__WHAT THE TASK REQUIRES__:
Nothing in the records should be changed in the copy, though the pictures must be left out.

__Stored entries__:
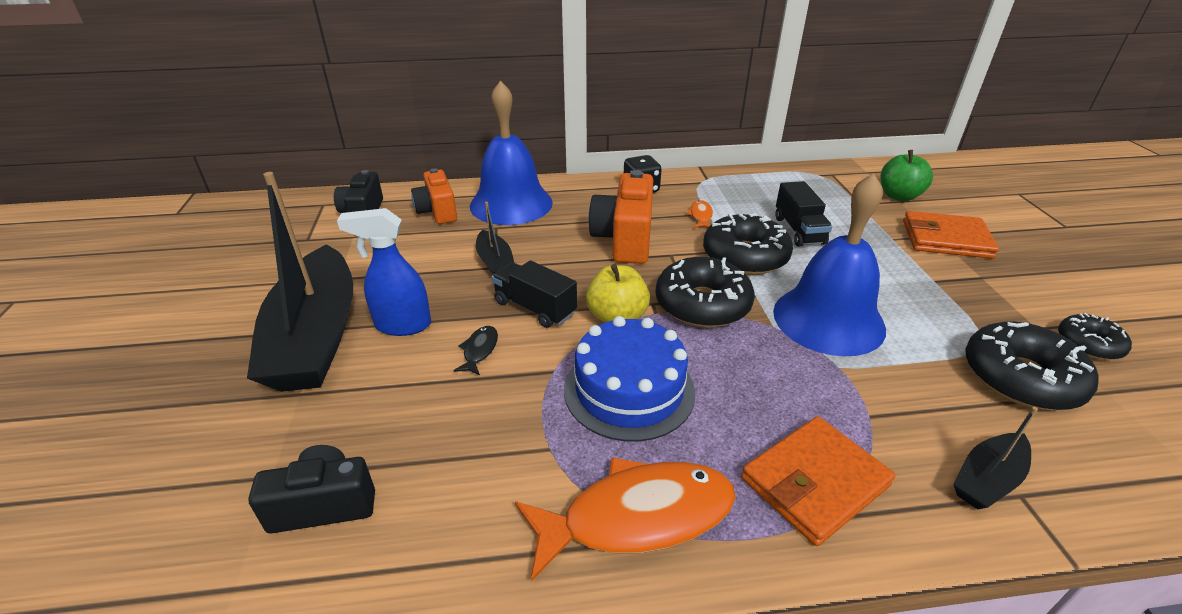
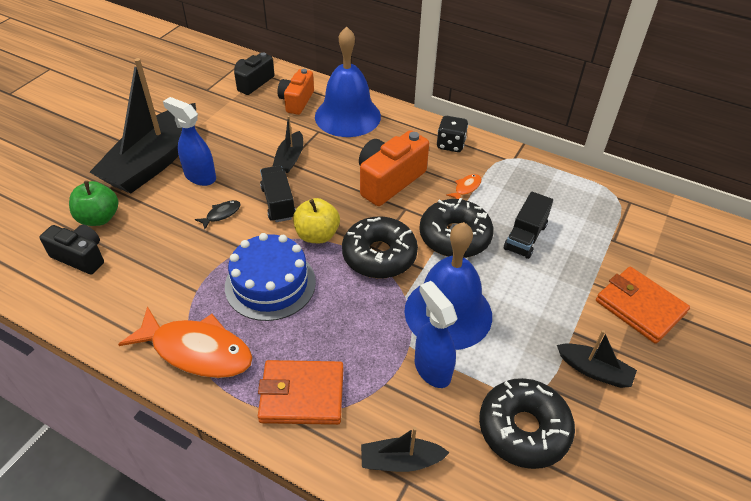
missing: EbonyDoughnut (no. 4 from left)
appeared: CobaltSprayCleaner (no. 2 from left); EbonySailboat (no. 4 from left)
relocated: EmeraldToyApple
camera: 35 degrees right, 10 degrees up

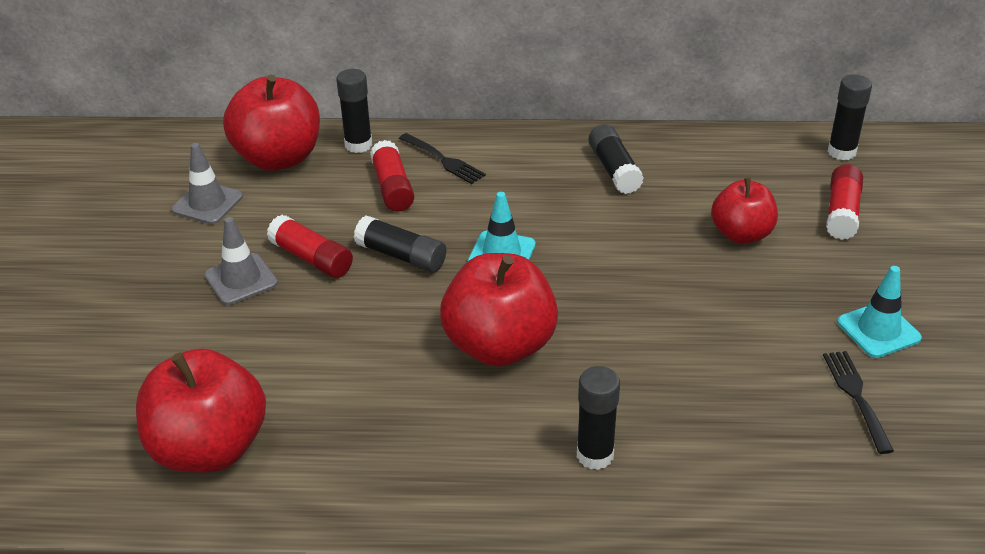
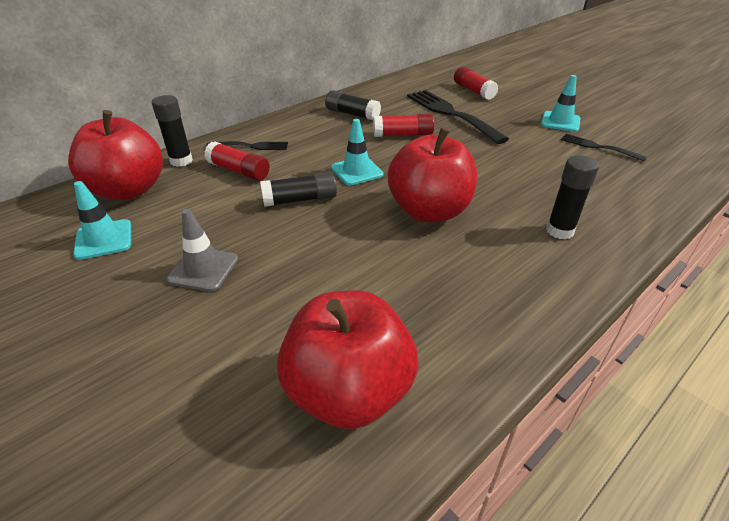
missing: EbonyGlue (no. 5 from left)
relocated: CrimsonGlue (no. 1 from left in the first image) to CrimsonGlue (no. 2 from left)
exchanged: CrimsonToyApple (no. 4 from left) to EbonyDinnerFork (no. 2 from left)
colour: AshGreyTrafficCone (no. 1 from left) to AquaTrafficCone (no. 1 from left)
camera: 45 degrees left, 0 degrees up

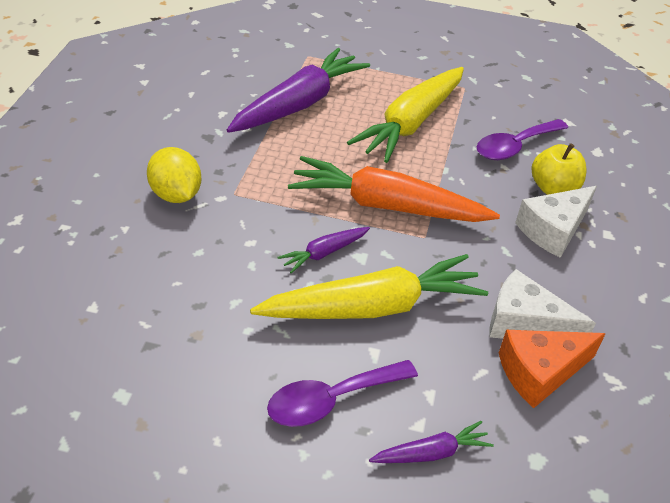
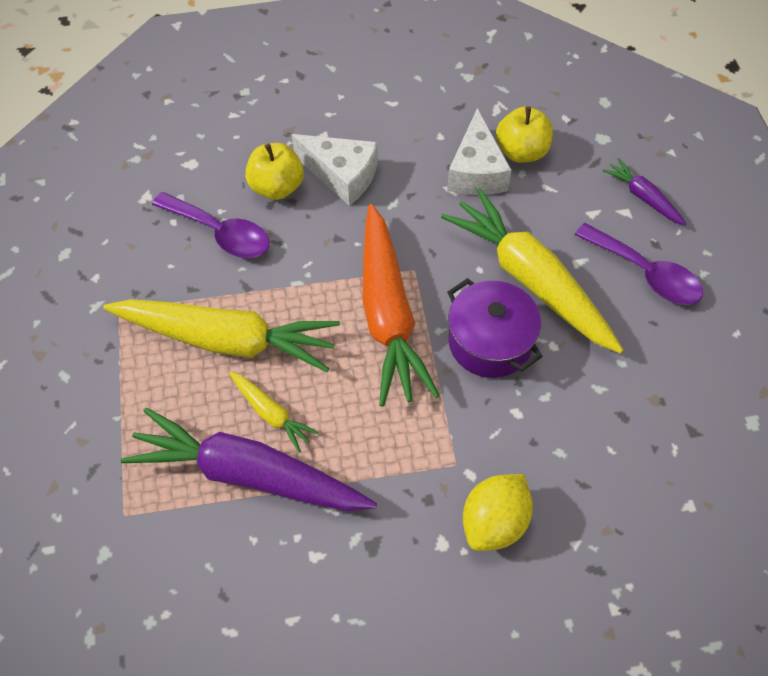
appeared: BrightYellowToyCarrot (no. 2 from left)
exchanged: RoyalPurpleToyCarrot (no. 2 from left) to RoyalPurplePot; BrightOrangeCheese to BrightYellowToyApple (no. 2 from left)
camera: 110 degrees left, 15 degrees up

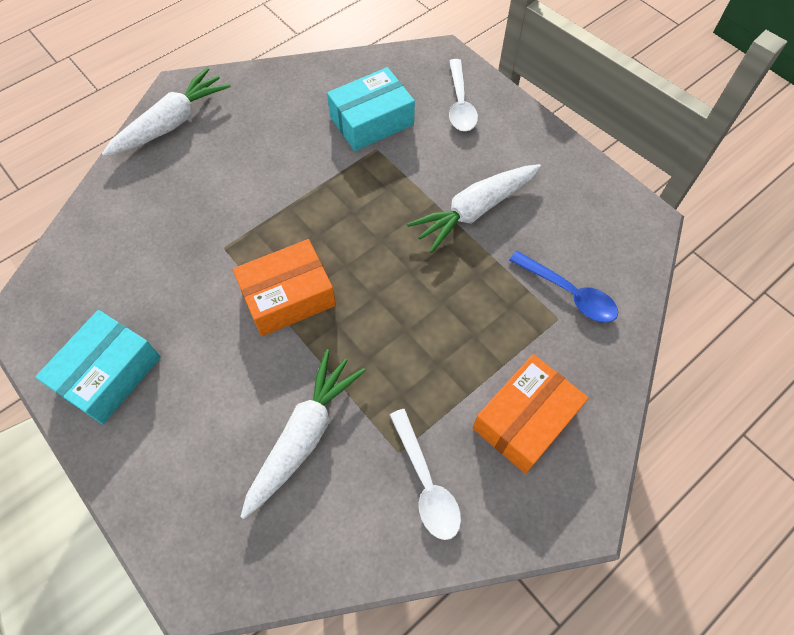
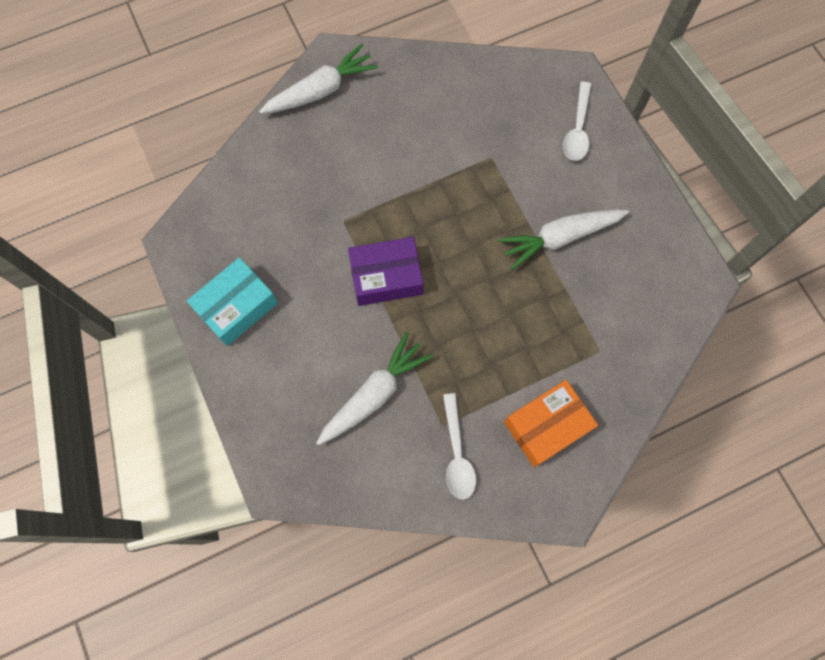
missing: AquaBox (no. 2 from left); CobaltSpoon
colour: BrightOrangeBox (no. 1 from left) to RoyalPurpleBox
camera: 15 degrees right, 10 degrees up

__ANSWER__:
missing: EbonyDoughnut (no. 4 from left)
appeared: CobaltSprayCleaner (no. 2 from left); EbonySailboat (no. 4 from left)
relocated: EmeraldToyApple
camera: 35 degrees right, 10 degrees up

missing: EbonyGlue (no. 5 from left)
relocated: CrimsonGlue (no. 1 from left in the first image) to CrimsonGlue (no. 2 from left)
exchanged: CrimsonToyApple (no. 4 from left) to EbonyDinnerFork (no. 2 from left)
colour: AshGreyTrafficCone (no. 1 from left) to AquaTrafficCone (no. 1 from left)
camera: 45 degrees left, 0 degrees up

appeared: BrightYellowToyCarrot (no. 2 from left)
exchanged: RoyalPurpleToyCarrot (no. 2 from left) to RoyalPurplePot; BrightOrangeCheese to BrightYellowToyApple (no. 2 from left)
camera: 110 degrees left, 15 degrees up

missing: AquaBox (no. 2 from left); CobaltSpoon
colour: BrightOrangeBox (no. 1 from left) to RoyalPurpleBox
camera: 15 degrees right, 10 degrees up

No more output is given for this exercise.